▶ [TASK INSTRUCTIONS] From the records beneath, determine how many lines contain "JACK" and report only that figure.

▶ [DATASET EXCERPTS]
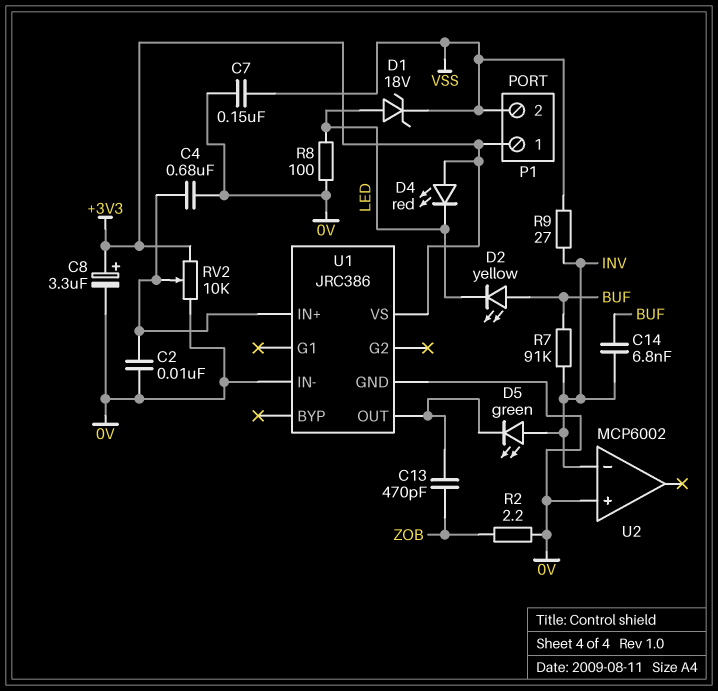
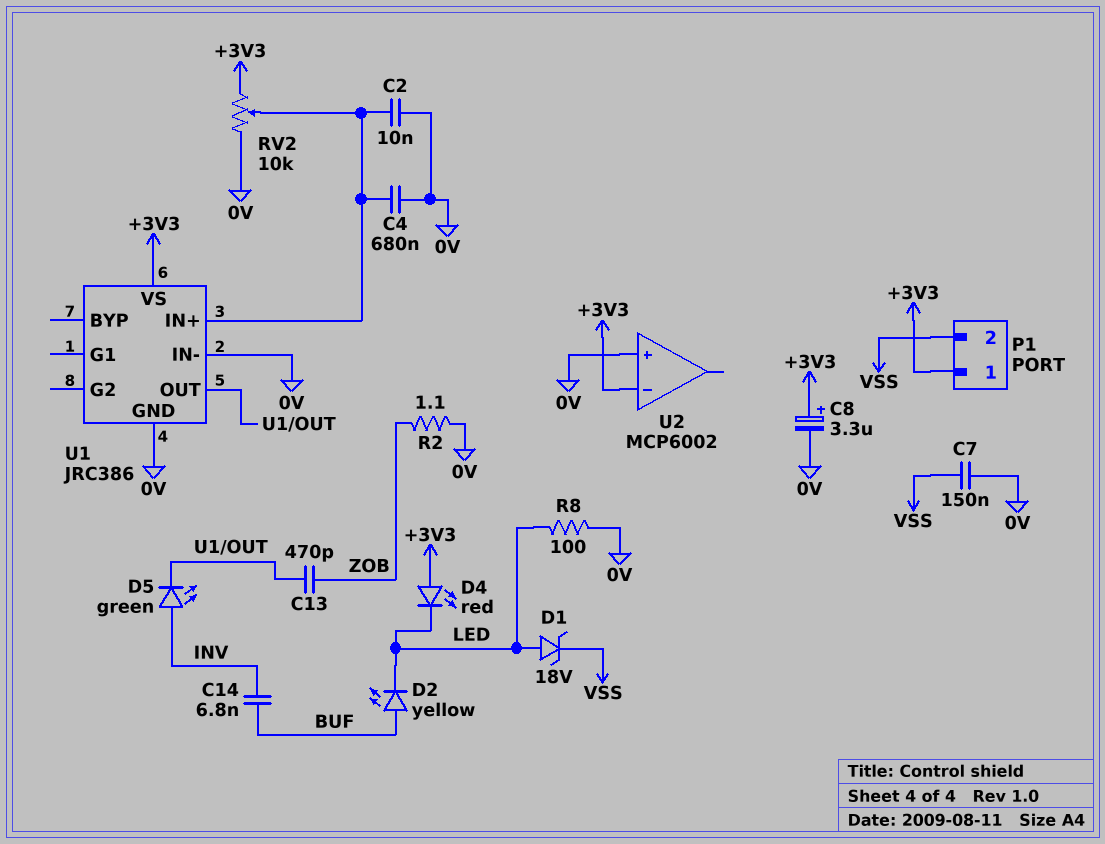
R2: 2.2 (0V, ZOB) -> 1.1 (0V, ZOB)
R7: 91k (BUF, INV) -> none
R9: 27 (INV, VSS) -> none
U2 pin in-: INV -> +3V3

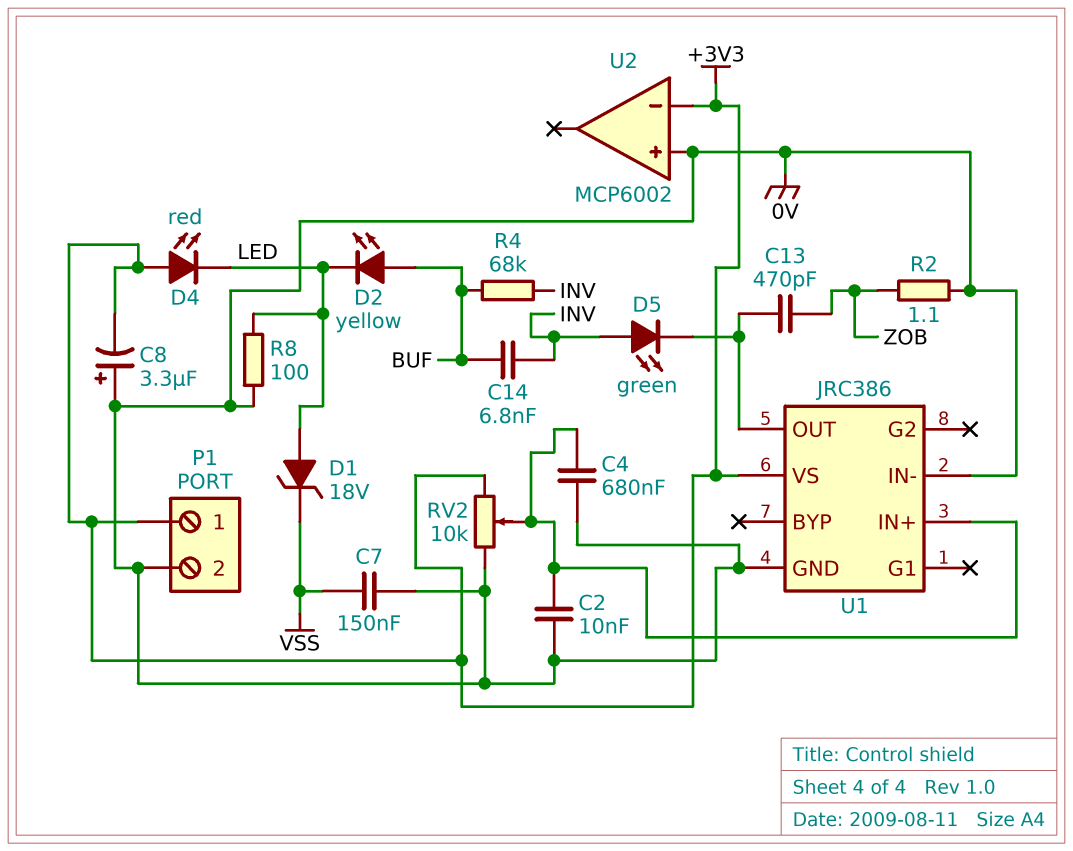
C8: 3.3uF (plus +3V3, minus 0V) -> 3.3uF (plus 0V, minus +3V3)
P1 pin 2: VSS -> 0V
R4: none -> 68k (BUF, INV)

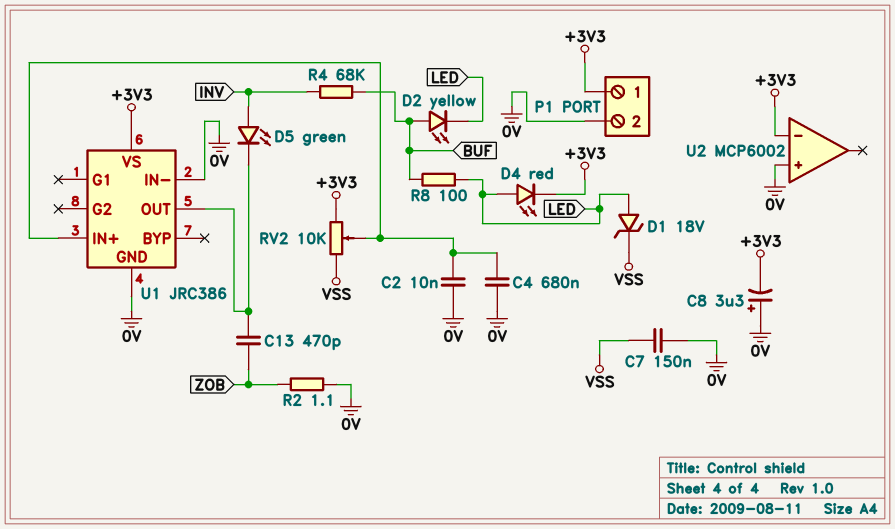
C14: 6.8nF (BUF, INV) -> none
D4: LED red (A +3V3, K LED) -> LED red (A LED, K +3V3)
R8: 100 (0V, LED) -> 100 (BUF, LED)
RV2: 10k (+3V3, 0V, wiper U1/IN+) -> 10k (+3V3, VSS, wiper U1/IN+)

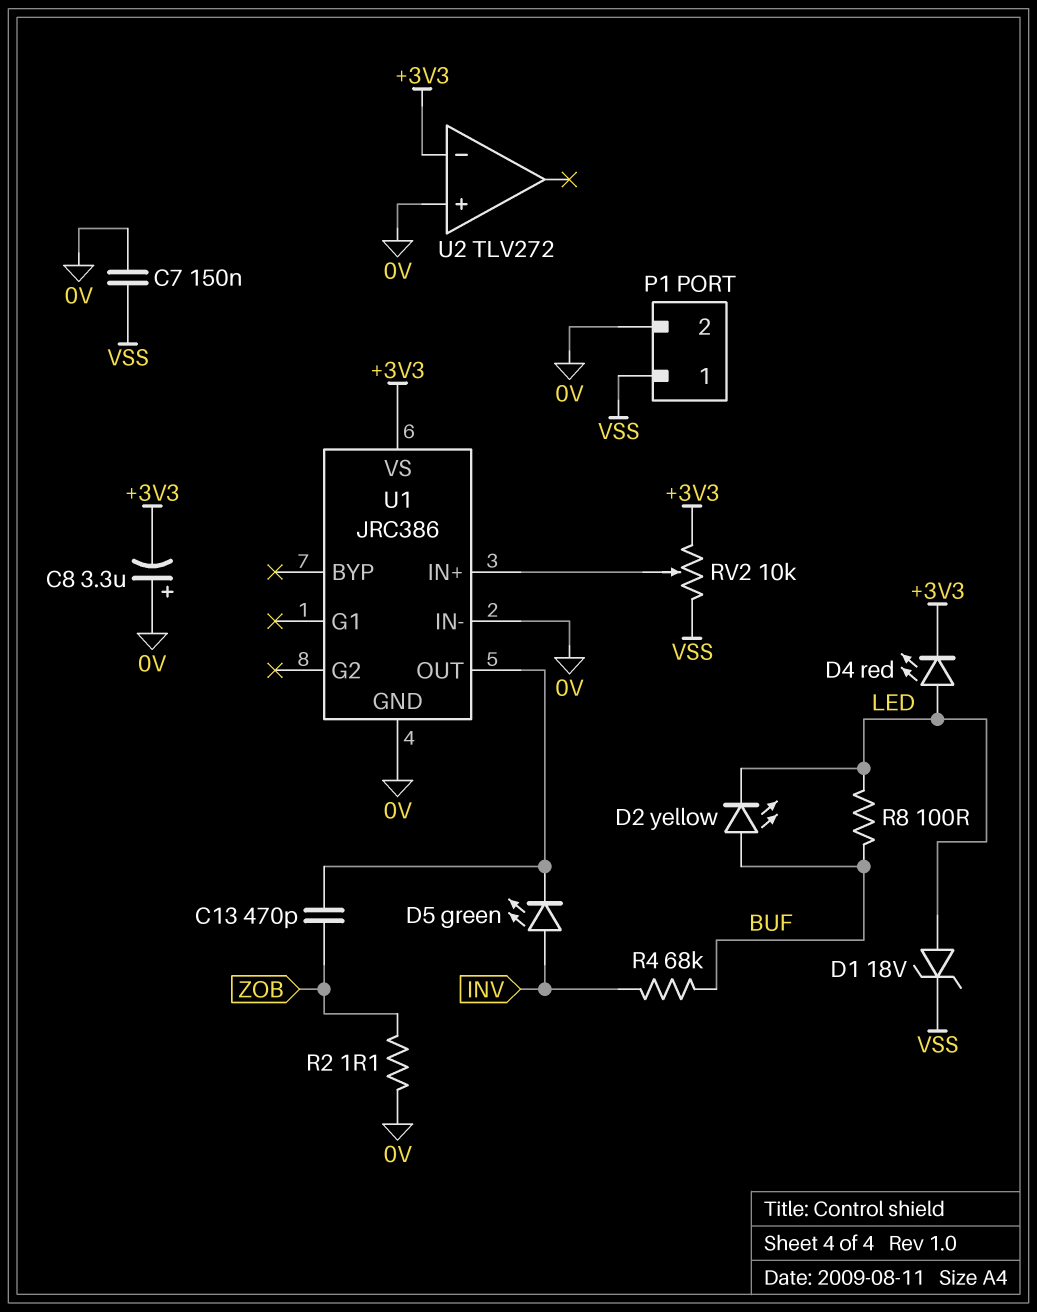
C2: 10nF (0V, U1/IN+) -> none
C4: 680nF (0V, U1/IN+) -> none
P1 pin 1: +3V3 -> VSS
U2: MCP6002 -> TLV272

==

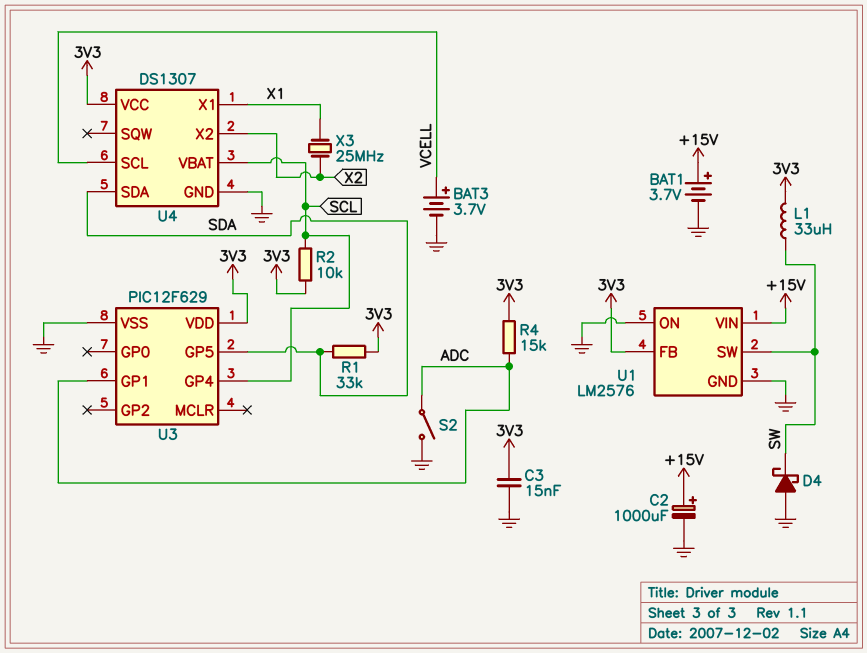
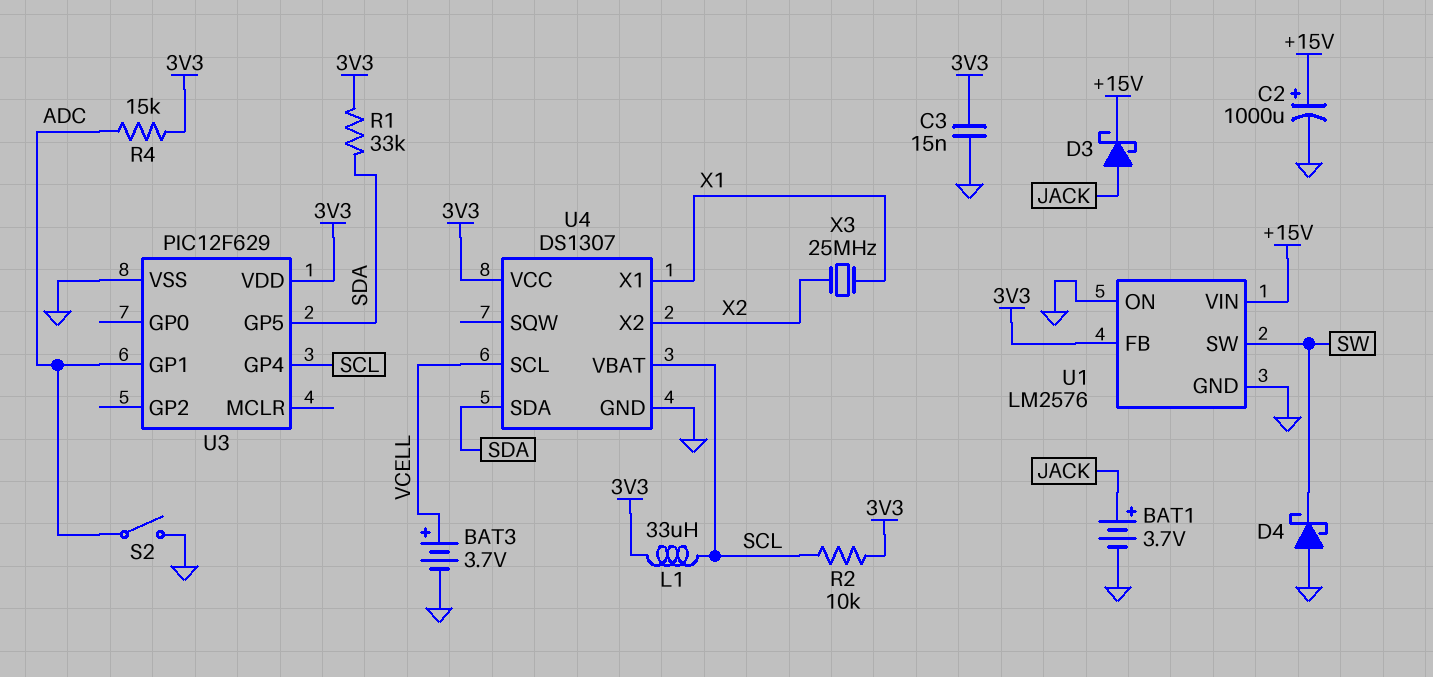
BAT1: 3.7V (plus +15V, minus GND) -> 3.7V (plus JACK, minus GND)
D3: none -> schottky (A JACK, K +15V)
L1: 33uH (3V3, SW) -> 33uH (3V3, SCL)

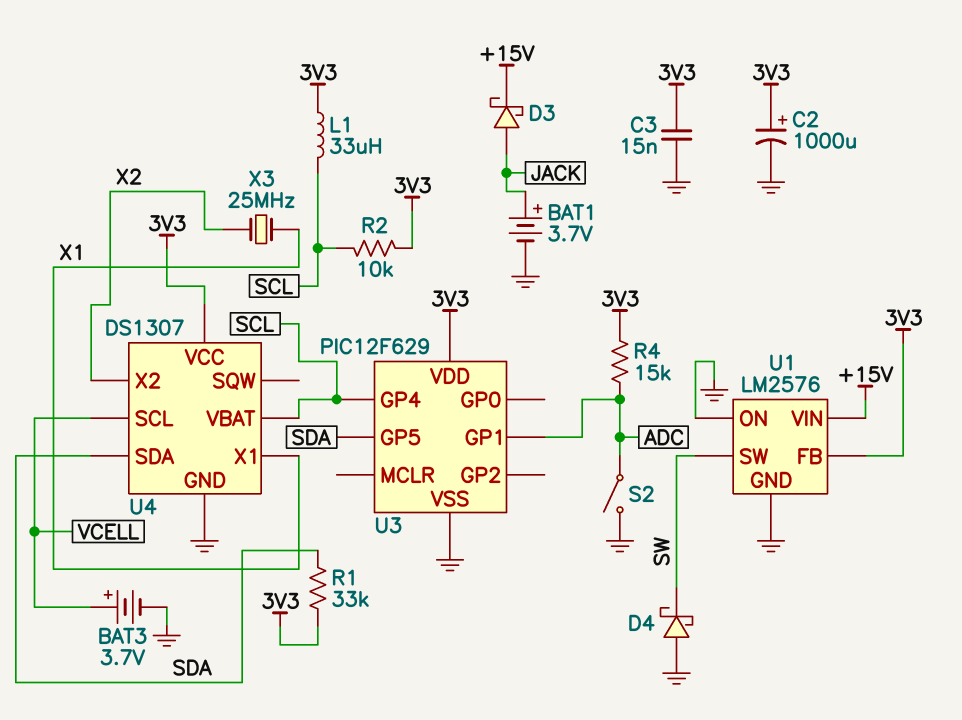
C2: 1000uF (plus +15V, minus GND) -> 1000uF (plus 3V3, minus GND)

▶ [EXERCISE RESULT] 2